What is needed is an exact copy of the whole listing below, with no pictures.

____ Data to examine

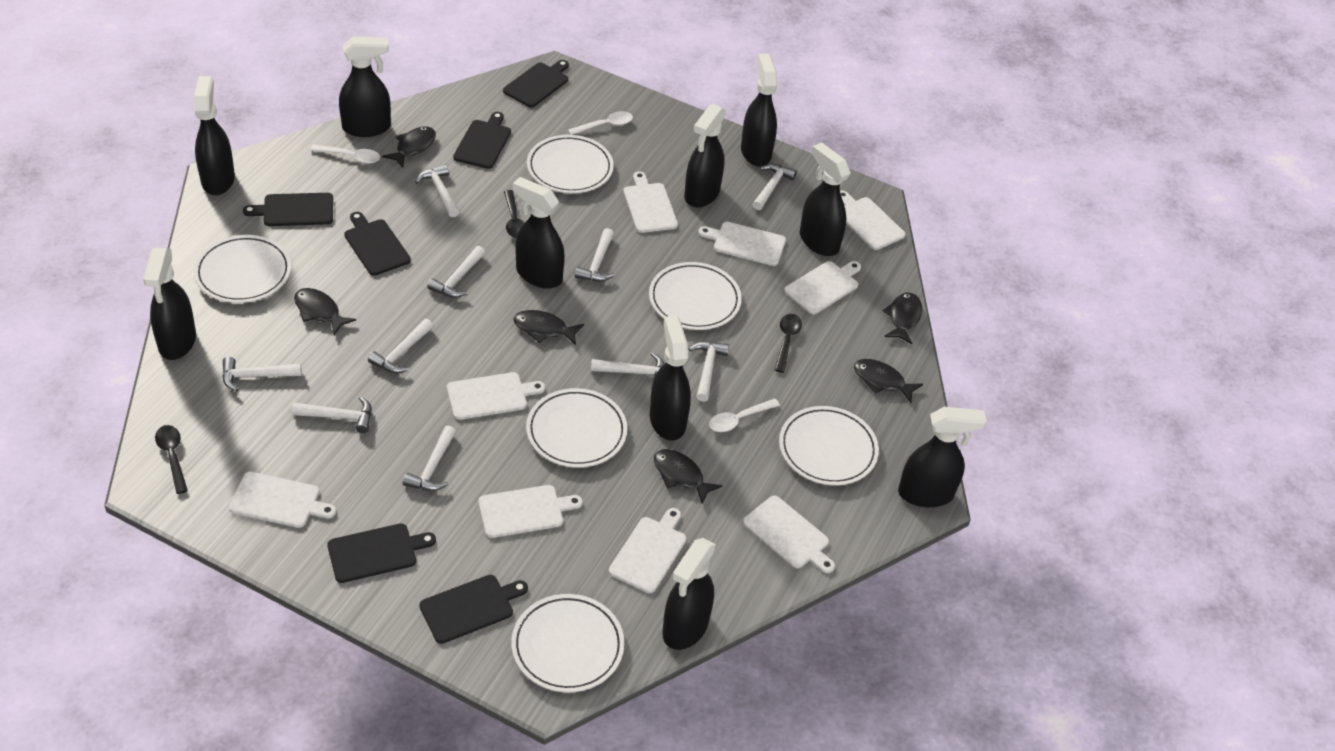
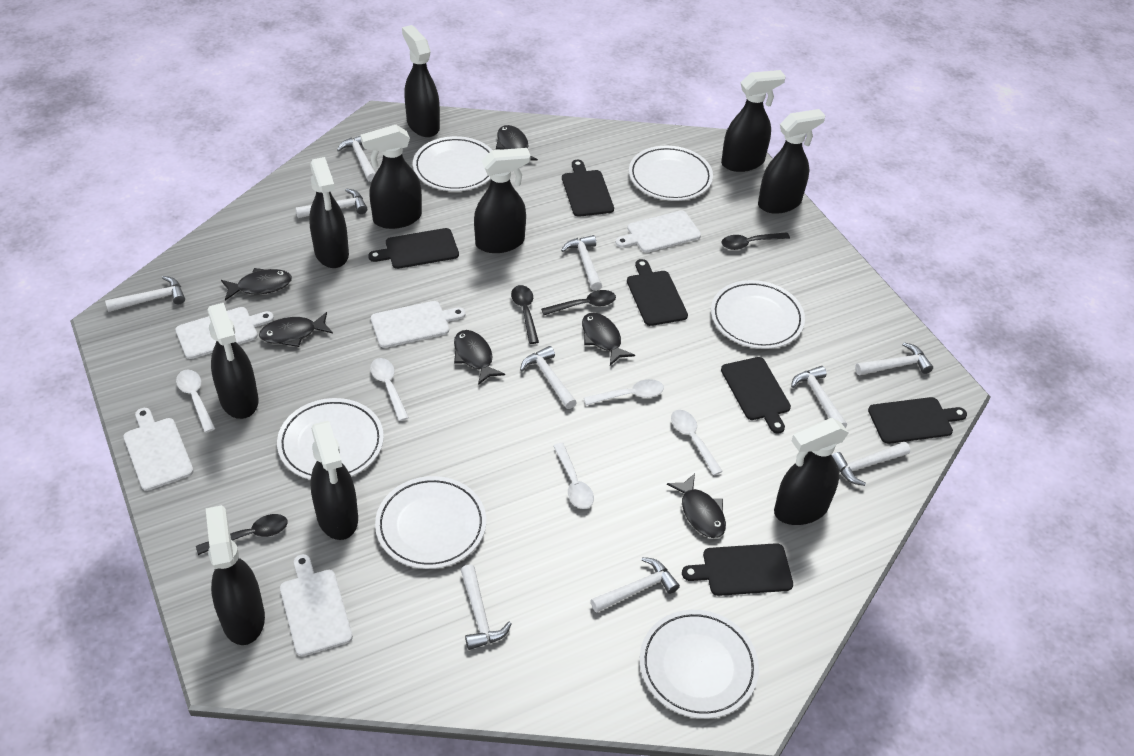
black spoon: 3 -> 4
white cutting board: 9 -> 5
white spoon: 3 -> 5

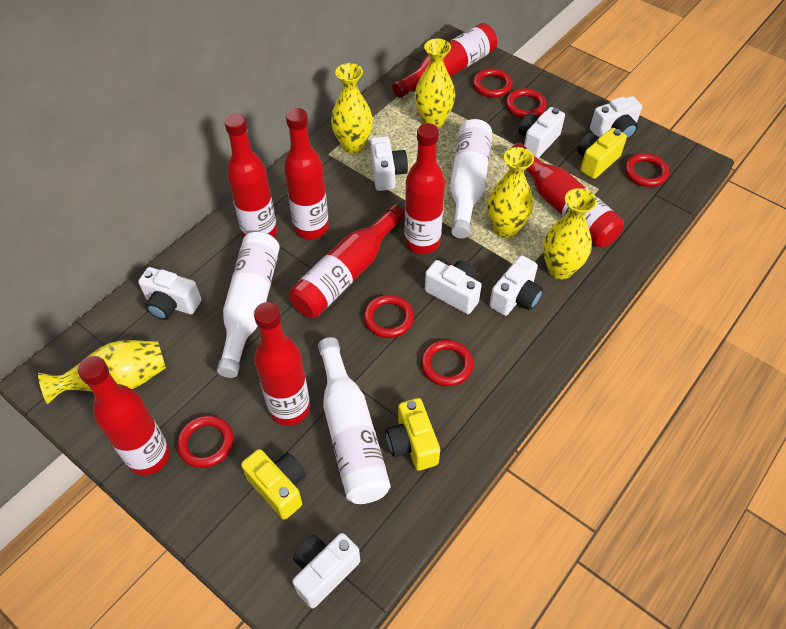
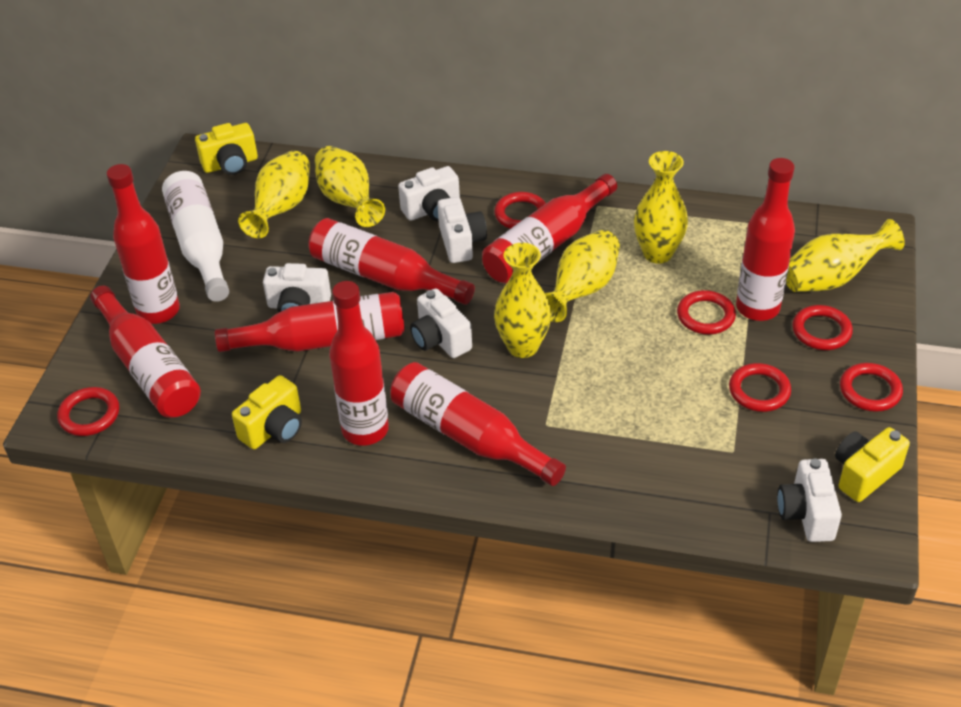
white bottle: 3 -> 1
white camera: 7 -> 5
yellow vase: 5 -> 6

________

Output for this exercise -
black spoon: 3 -> 4
white cutting board: 9 -> 5
white spoon: 3 -> 5

white bottle: 3 -> 1
white camera: 7 -> 5
yellow vase: 5 -> 6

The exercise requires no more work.